## The records
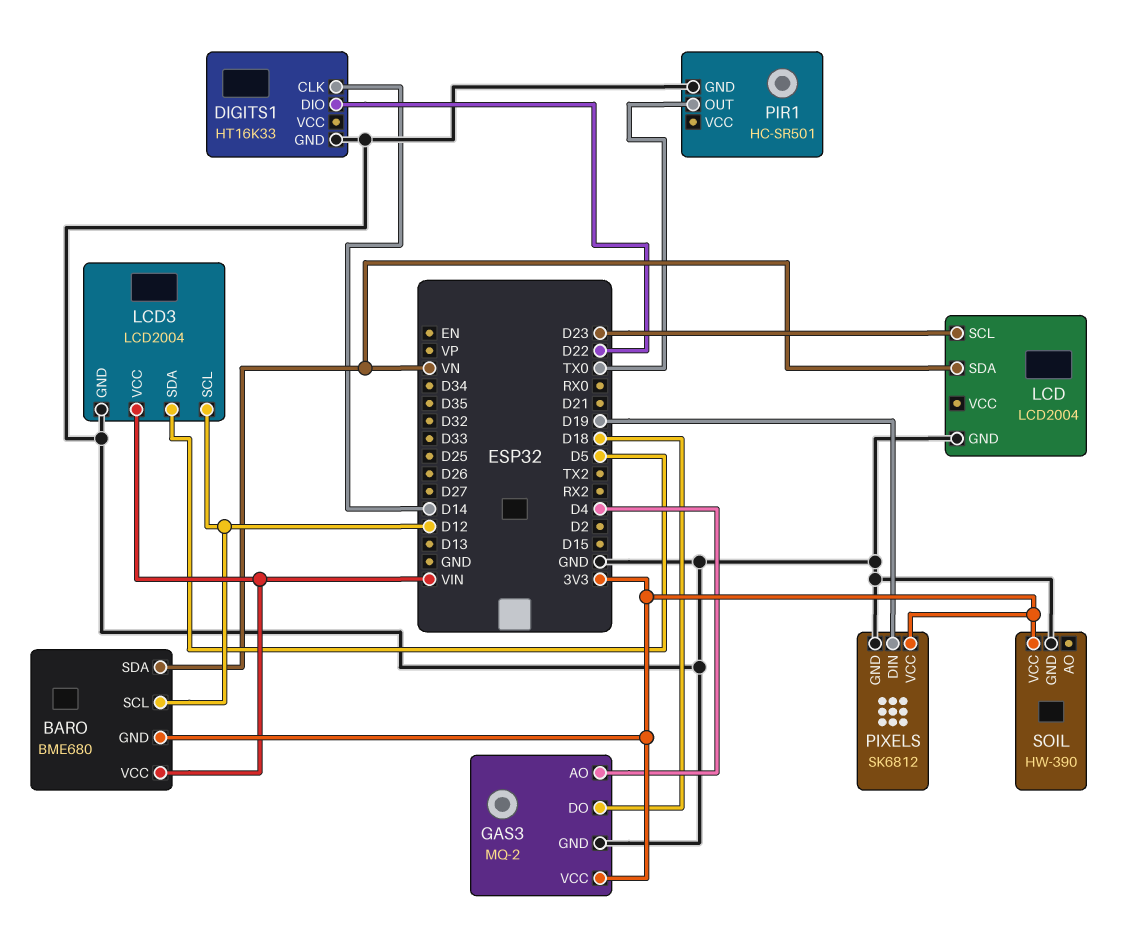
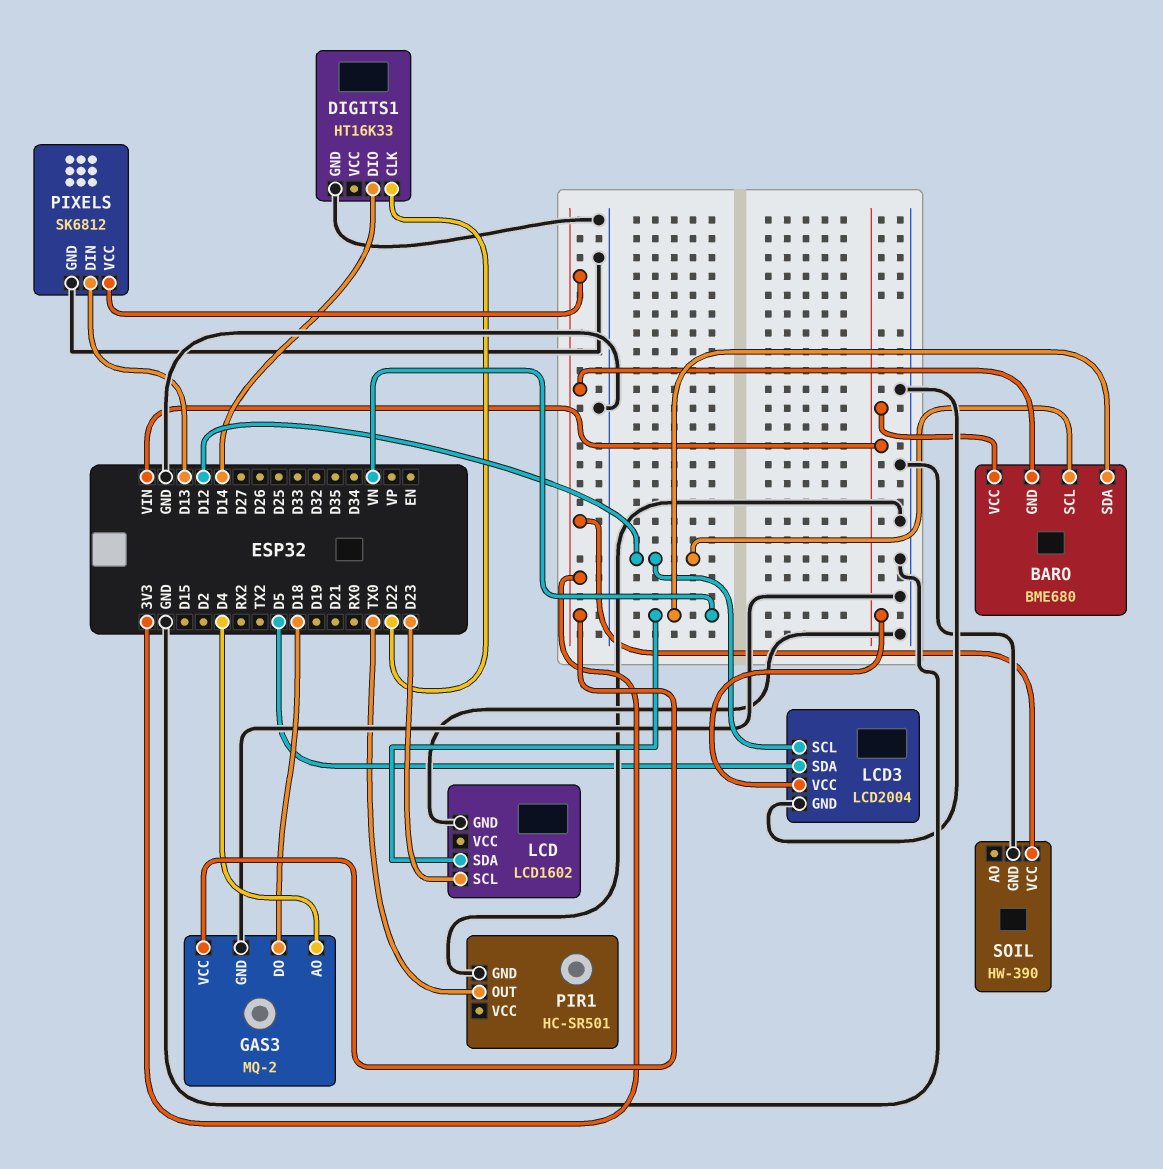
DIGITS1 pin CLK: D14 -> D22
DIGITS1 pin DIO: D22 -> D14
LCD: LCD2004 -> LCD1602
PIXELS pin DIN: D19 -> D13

--

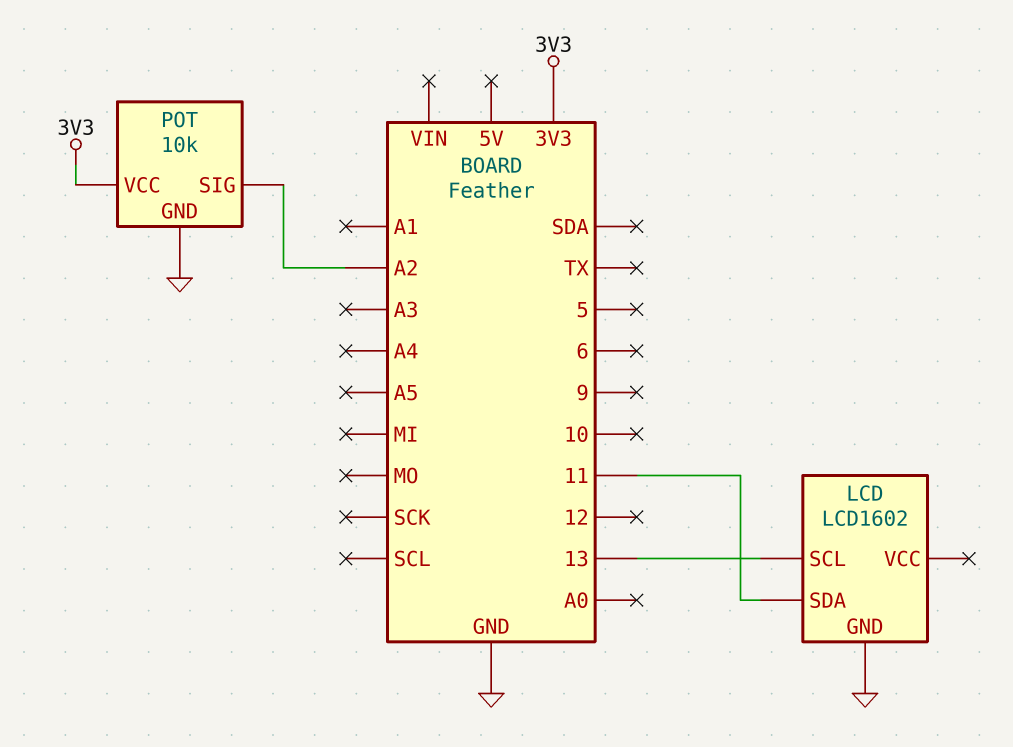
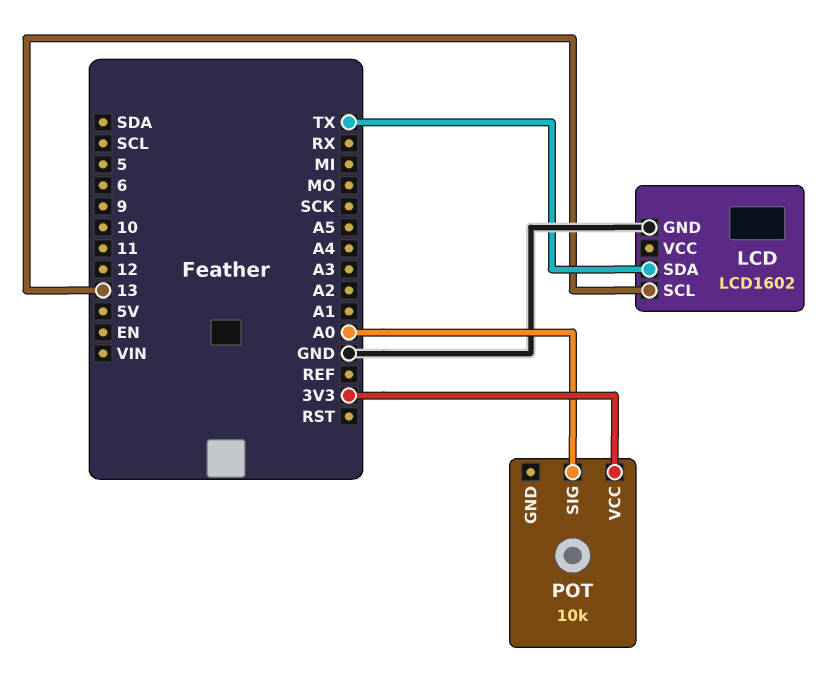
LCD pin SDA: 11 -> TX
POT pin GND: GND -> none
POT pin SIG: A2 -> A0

## Exercise instructions
Each line above from the one with "DIGITS1 pin CLK: D14 -> D22" up to and including the one with "PIXELS pin DIN: D19 -> D13" must be set down exactly, and no line outside that span may appear.

## Exercise response
DIGITS1 pin CLK: D14 -> D22
DIGITS1 pin DIO: D22 -> D14
LCD: LCD2004 -> LCD1602
PIXELS pin DIN: D19 -> D13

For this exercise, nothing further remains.